Exercise requirements >>
Copy exactly, please, the lines of the data from its start through the line containing "D3: diode 1N4004".

Revision comparison data
════════════════════

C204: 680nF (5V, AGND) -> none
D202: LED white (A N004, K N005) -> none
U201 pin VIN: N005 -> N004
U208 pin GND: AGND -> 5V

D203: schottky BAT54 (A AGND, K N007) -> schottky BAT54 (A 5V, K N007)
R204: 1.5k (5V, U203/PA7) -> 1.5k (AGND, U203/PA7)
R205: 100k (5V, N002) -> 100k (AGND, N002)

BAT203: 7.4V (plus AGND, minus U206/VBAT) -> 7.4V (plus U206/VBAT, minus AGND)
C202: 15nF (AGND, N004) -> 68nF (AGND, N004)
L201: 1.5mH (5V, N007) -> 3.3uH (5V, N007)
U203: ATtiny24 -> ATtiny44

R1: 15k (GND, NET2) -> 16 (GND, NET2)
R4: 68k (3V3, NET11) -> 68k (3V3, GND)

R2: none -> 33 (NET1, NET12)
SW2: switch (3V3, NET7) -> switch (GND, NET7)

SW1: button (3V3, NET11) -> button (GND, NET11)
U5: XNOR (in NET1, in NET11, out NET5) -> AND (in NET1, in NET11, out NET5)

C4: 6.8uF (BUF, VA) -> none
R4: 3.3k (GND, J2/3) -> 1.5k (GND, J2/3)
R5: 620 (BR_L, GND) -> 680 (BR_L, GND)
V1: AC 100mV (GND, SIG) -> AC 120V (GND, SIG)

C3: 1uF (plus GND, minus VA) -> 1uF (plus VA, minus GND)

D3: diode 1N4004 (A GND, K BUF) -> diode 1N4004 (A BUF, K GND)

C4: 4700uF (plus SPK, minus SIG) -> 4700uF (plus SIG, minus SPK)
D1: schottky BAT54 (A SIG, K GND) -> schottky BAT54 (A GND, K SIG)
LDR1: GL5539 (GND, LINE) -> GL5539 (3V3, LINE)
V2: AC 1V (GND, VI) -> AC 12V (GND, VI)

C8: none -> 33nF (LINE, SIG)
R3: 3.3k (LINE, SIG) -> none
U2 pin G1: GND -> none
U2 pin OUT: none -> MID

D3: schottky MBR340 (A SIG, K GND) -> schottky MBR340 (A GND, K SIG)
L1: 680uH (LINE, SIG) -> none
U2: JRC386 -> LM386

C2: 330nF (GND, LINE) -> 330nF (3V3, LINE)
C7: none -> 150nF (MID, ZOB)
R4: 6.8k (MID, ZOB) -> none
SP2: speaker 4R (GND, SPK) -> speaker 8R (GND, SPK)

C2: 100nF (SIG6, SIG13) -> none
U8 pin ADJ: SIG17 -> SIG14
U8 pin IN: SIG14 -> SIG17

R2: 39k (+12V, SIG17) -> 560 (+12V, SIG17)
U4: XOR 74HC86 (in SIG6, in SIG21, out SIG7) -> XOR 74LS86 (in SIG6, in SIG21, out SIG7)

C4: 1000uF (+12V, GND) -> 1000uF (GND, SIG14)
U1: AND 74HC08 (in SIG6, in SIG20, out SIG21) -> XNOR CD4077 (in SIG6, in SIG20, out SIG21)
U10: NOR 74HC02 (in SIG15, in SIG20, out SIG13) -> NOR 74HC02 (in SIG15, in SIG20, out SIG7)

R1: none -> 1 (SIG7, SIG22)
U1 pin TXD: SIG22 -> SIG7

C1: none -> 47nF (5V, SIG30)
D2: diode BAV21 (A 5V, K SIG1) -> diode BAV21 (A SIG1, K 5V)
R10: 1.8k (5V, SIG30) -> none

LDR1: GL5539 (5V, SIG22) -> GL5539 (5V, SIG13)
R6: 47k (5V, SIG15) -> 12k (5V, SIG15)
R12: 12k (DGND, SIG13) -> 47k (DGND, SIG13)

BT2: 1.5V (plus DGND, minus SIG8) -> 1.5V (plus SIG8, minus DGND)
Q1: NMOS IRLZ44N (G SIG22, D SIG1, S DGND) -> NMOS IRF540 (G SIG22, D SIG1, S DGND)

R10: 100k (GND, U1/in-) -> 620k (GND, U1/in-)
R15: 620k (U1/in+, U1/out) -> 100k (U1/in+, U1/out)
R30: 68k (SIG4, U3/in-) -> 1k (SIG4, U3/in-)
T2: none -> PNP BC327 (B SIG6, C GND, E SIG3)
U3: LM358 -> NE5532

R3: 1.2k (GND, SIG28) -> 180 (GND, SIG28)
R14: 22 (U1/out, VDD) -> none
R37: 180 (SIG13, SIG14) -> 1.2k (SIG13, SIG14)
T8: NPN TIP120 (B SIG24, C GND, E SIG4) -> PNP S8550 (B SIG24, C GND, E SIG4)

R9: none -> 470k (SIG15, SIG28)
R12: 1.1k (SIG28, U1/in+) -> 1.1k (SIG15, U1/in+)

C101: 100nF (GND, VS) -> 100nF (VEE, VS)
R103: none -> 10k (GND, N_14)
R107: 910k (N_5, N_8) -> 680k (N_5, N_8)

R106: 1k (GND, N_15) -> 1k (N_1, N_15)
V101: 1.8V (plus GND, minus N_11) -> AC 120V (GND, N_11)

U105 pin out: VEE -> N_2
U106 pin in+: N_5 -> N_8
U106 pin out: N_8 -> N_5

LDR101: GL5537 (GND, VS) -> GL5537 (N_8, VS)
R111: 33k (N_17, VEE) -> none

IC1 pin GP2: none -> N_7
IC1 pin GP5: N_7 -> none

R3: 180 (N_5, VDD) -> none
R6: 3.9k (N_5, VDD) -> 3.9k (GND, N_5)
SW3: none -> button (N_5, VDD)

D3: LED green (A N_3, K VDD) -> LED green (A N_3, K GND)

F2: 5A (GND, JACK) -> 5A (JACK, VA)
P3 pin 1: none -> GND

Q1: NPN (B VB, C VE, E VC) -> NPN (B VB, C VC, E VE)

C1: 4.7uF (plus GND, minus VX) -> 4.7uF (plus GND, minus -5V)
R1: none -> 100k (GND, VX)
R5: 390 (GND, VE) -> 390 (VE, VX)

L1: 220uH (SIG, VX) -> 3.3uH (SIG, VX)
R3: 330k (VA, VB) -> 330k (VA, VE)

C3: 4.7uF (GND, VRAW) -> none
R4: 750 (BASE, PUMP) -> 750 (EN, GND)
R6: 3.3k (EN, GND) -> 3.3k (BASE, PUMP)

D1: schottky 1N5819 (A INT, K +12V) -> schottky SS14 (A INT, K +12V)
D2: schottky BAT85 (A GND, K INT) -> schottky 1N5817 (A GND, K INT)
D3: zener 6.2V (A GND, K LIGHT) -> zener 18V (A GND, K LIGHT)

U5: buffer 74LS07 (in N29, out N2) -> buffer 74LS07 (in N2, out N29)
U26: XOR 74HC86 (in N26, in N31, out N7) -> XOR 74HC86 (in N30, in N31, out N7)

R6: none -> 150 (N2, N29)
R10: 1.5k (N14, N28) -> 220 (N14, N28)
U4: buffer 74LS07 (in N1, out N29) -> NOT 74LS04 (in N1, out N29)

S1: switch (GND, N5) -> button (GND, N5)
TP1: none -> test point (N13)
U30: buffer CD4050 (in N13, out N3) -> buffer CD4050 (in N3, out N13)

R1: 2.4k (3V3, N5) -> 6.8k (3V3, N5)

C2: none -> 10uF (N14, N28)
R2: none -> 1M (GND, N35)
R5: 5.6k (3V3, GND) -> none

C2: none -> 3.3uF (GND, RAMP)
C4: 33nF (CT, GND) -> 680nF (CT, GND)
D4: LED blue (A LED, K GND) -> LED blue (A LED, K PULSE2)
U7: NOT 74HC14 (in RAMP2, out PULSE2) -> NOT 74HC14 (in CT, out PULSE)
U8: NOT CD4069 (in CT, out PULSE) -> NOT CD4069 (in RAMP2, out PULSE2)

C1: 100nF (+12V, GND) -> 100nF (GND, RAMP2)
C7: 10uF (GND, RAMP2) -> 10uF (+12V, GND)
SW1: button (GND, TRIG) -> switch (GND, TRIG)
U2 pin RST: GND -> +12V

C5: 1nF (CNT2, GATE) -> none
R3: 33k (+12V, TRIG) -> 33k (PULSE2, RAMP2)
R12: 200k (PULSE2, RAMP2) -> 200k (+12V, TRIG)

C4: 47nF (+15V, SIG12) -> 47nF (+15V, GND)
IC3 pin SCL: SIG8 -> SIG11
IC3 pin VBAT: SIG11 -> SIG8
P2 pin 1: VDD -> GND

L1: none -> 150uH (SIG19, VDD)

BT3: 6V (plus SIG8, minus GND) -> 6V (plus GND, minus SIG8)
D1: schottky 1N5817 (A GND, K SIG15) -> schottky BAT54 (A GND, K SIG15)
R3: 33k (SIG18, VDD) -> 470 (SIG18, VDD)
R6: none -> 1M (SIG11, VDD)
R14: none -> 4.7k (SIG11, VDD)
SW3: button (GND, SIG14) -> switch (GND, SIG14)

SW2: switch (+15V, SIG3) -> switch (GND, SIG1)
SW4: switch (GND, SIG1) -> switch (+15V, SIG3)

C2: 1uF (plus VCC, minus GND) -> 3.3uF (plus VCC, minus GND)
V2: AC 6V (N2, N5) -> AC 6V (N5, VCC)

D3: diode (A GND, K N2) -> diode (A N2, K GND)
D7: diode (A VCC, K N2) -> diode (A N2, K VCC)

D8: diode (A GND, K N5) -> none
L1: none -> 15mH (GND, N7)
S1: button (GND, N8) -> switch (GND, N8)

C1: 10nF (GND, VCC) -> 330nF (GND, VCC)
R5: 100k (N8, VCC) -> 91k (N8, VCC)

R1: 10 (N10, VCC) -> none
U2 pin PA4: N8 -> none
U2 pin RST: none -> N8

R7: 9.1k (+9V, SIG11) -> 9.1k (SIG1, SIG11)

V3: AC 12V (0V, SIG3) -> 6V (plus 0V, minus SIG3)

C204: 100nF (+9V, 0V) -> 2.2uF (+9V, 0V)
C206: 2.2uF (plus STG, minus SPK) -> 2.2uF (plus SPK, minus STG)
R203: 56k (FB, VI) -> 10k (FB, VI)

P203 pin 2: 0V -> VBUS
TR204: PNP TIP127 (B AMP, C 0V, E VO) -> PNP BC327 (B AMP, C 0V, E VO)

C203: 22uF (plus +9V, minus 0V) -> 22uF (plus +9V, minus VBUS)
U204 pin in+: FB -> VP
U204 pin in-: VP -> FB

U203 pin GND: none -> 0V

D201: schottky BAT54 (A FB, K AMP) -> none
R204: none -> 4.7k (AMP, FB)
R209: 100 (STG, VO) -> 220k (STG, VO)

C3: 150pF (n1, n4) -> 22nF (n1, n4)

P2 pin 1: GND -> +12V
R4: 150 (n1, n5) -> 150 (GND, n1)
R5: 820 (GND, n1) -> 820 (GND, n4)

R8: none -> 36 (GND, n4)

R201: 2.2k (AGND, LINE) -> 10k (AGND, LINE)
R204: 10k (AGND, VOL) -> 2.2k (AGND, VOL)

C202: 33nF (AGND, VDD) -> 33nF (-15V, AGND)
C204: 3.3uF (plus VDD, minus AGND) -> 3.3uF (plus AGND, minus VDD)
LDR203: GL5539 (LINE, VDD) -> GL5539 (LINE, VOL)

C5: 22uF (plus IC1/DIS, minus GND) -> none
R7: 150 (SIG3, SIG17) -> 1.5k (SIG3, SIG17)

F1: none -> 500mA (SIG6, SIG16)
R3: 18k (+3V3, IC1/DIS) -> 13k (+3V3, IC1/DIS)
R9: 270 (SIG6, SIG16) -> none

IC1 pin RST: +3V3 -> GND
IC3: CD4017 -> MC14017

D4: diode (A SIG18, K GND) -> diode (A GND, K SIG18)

════════════════════

Your response >>
C204: 680nF (5V, AGND) -> none
D202: LED white (A N004, K N005) -> none
U201 pin VIN: N005 -> N004
U208 pin GND: AGND -> 5V

D203: schottky BAT54 (A AGND, K N007) -> schottky BAT54 (A 5V, K N007)
R204: 1.5k (5V, U203/PA7) -> 1.5k (AGND, U203/PA7)
R205: 100k (5V, N002) -> 100k (AGND, N002)

BAT203: 7.4V (plus AGND, minus U206/VBAT) -> 7.4V (plus U206/VBAT, minus AGND)
C202: 15nF (AGND, N004) -> 68nF (AGND, N004)
L201: 1.5mH (5V, N007) -> 3.3uH (5V, N007)
U203: ATtiny24 -> ATtiny44

R1: 15k (GND, NET2) -> 16 (GND, NET2)
R4: 68k (3V3, NET11) -> 68k (3V3, GND)

R2: none -> 33 (NET1, NET12)
SW2: switch (3V3, NET7) -> switch (GND, NET7)

SW1: button (3V3, NET11) -> button (GND, NET11)
U5: XNOR (in NET1, in NET11, out NET5) -> AND (in NET1, in NET11, out NET5)

C4: 6.8uF (BUF, VA) -> none
R4: 3.3k (GND, J2/3) -> 1.5k (GND, J2/3)
R5: 620 (BR_L, GND) -> 680 (BR_L, GND)
V1: AC 100mV (GND, SIG) -> AC 120V (GND, SIG)

C3: 1uF (plus GND, minus VA) -> 1uF (plus VA, minus GND)

D3: diode 1N4004 (A GND, K BUF) -> diode 1N4004 (A BUF, K GND)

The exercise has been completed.